Records from a dataset:

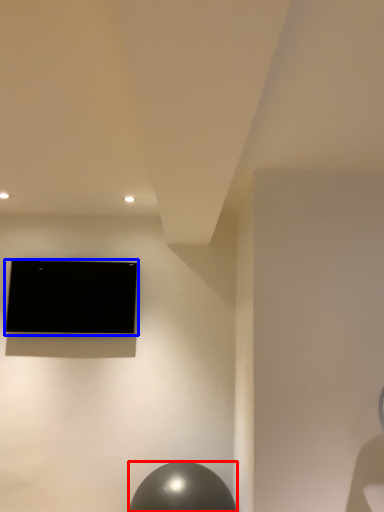
Question: Which of the following is the closest to the observer, ball (highlighted by a red box) or television (highlighted by a blue box)?

Choices:
 (A) ball
 (B) television

Answer: (A)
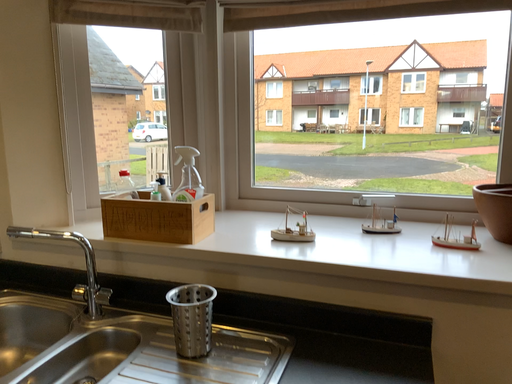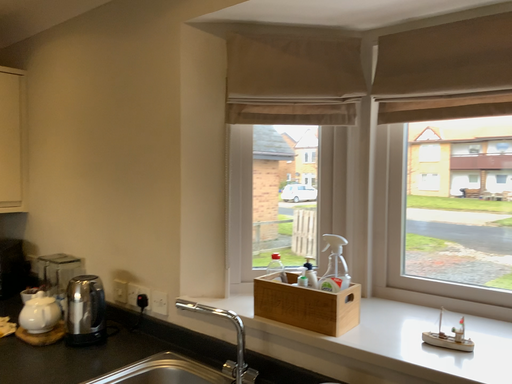
Question: How did the camera likely rotate when shooting the video?

Choices:
 (A) rotated right
 (B) rotated left

Answer: (B)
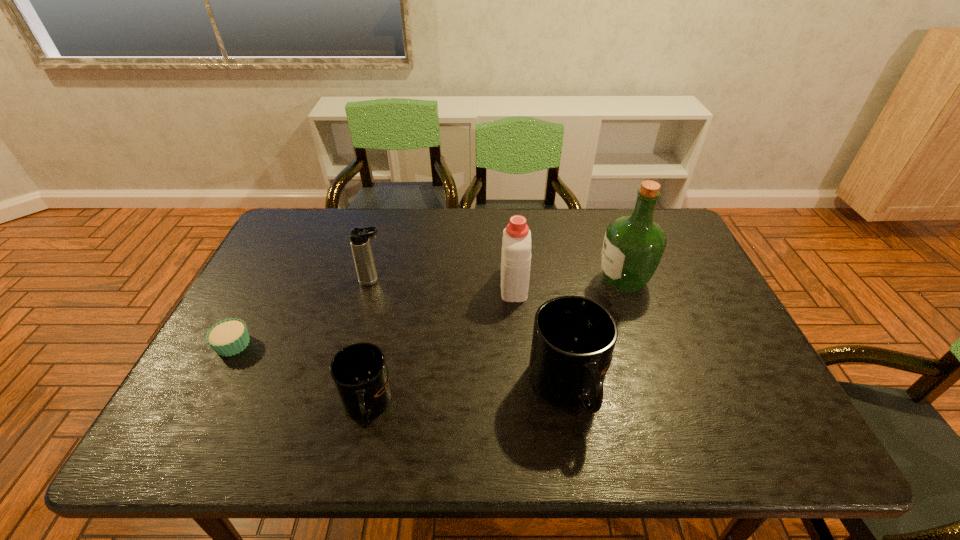
In the image, there is a desktop. Where is `vacant space at the left edge`? The image size is (960, 540). vacant space at the left edge is located at coordinates (268, 325).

| EXERCISE REQUIREMENTS |
Reproduce the text lines of all the records above verbatim, leaving out the pictures.

| OUTPUT OF THE TASK |
Question: Which of the following is the closest to the observer, ball (highlighted by a red box) or television (highlighted by a blue box)?

Choices:
 (A) ball
 (B) television

Answer: (A)
Question: How did the camera likely rotate when shooting the video?

Choices:
 (A) rotated right
 (B) rotated left

Answer: (B)
In the image, there is a desktop. Where is `vacant space at the left edge`? The image size is (960, 540). vacant space at the left edge is located at coordinates (268, 325).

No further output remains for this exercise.